* **Exercise prompt**
In the material below, the lines from the one containing "brown line: (222, 107)" through the one containing "red star: (156, 788) -> (168, 718), turned 30" are to be given again exactly, ends included, and no others.

* **Input data**

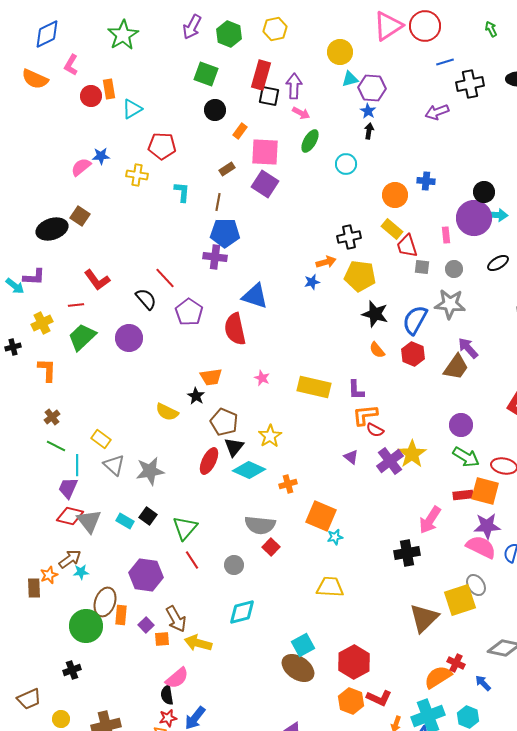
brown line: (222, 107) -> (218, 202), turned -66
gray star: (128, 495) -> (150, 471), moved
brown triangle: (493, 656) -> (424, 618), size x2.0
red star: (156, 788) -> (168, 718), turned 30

--

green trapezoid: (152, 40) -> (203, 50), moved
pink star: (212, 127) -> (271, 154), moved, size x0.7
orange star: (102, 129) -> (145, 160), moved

* **Exercise output**
brown line: (222, 107) -> (218, 202), turned -66
gray star: (128, 495) -> (150, 471), moved
brown triangle: (493, 656) -> (424, 618), size x2.0
red star: (156, 788) -> (168, 718), turned 30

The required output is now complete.